WHAT IS NEEDED: Transcribe exactly the span of lines that begins the records and ends with the line holding "R6: 910 (COM, PUMP) -> 910 (EN_N, PUMP)", both boundary lines included.

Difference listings
= = = =

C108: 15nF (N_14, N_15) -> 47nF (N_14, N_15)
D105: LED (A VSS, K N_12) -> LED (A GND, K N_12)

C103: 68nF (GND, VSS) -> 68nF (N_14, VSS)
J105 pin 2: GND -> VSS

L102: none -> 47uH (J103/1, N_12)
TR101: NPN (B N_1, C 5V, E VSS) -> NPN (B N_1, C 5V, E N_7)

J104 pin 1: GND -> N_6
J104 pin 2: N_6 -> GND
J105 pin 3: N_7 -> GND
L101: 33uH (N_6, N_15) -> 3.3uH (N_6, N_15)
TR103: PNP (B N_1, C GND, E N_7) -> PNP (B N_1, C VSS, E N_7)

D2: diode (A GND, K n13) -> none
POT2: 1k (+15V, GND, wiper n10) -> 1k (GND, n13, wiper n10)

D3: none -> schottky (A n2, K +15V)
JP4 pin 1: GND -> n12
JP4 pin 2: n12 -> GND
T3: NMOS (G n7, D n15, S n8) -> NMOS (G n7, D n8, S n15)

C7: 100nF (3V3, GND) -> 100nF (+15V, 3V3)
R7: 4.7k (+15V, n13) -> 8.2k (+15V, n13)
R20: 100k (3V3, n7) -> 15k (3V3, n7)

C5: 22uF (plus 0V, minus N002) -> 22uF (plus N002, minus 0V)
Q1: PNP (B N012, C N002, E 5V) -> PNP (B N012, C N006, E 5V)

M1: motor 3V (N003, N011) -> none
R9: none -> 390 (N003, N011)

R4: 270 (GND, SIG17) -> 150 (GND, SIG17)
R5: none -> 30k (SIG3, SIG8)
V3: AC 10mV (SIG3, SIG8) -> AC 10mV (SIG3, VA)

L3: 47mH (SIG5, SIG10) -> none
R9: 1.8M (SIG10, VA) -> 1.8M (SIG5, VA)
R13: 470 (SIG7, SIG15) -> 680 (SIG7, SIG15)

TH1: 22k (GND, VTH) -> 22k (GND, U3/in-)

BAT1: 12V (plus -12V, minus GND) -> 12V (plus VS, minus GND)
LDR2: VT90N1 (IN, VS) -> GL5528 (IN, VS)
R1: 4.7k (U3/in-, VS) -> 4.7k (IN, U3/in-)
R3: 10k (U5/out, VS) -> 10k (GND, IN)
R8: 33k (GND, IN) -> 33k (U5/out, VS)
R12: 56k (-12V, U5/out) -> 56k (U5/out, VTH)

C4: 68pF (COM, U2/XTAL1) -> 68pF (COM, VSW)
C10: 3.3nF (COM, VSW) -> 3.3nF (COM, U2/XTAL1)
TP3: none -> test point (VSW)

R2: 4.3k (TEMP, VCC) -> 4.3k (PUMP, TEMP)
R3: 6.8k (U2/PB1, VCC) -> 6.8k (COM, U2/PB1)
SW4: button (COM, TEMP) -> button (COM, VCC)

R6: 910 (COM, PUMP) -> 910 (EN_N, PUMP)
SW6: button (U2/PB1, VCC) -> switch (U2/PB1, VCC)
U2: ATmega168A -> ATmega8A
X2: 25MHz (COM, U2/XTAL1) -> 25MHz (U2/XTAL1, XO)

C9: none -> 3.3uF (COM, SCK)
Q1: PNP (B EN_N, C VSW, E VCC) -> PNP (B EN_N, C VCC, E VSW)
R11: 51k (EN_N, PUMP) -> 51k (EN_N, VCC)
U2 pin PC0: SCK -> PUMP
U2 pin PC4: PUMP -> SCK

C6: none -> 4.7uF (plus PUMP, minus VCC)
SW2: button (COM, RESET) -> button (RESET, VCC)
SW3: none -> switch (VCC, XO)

= = = =

WRITTEN REPLY:
C108: 15nF (N_14, N_15) -> 47nF (N_14, N_15)
D105: LED (A VSS, K N_12) -> LED (A GND, K N_12)

C103: 68nF (GND, VSS) -> 68nF (N_14, VSS)
J105 pin 2: GND -> VSS

L102: none -> 47uH (J103/1, N_12)
TR101: NPN (B N_1, C 5V, E VSS) -> NPN (B N_1, C 5V, E N_7)

J104 pin 1: GND -> N_6
J104 pin 2: N_6 -> GND
J105 pin 3: N_7 -> GND
L101: 33uH (N_6, N_15) -> 3.3uH (N_6, N_15)
TR103: PNP (B N_1, C GND, E N_7) -> PNP (B N_1, C VSS, E N_7)

D2: diode (A GND, K n13) -> none
POT2: 1k (+15V, GND, wiper n10) -> 1k (GND, n13, wiper n10)

D3: none -> schottky (A n2, K +15V)
JP4 pin 1: GND -> n12
JP4 pin 2: n12 -> GND
T3: NMOS (G n7, D n15, S n8) -> NMOS (G n7, D n8, S n15)

C7: 100nF (3V3, GND) -> 100nF (+15V, 3V3)
R7: 4.7k (+15V, n13) -> 8.2k (+15V, n13)
R20: 100k (3V3, n7) -> 15k (3V3, n7)

C5: 22uF (plus 0V, minus N002) -> 22uF (plus N002, minus 0V)
Q1: PNP (B N012, C N002, E 5V) -> PNP (B N012, C N006, E 5V)

M1: motor 3V (N003, N011) -> none
R9: none -> 390 (N003, N011)

R4: 270 (GND, SIG17) -> 150 (GND, SIG17)
R5: none -> 30k (SIG3, SIG8)
V3: AC 10mV (SIG3, SIG8) -> AC 10mV (SIG3, VA)

L3: 47mH (SIG5, SIG10) -> none
R9: 1.8M (SIG10, VA) -> 1.8M (SIG5, VA)
R13: 470 (SIG7, SIG15) -> 680 (SIG7, SIG15)

TH1: 22k (GND, VTH) -> 22k (GND, U3/in-)

BAT1: 12V (plus -12V, minus GND) -> 12V (plus VS, minus GND)
LDR2: VT90N1 (IN, VS) -> GL5528 (IN, VS)
R1: 4.7k (U3/in-, VS) -> 4.7k (IN, U3/in-)
R3: 10k (U5/out, VS) -> 10k (GND, IN)
R8: 33k (GND, IN) -> 33k (U5/out, VS)
R12: 56k (-12V, U5/out) -> 56k (U5/out, VTH)

C4: 68pF (COM, U2/XTAL1) -> 68pF (COM, VSW)
C10: 3.3nF (COM, VSW) -> 3.3nF (COM, U2/XTAL1)
TP3: none -> test point (VSW)

R2: 4.3k (TEMP, VCC) -> 4.3k (PUMP, TEMP)
R3: 6.8k (U2/PB1, VCC) -> 6.8k (COM, U2/PB1)
SW4: button (COM, TEMP) -> button (COM, VCC)

R6: 910 (COM, PUMP) -> 910 (EN_N, PUMP)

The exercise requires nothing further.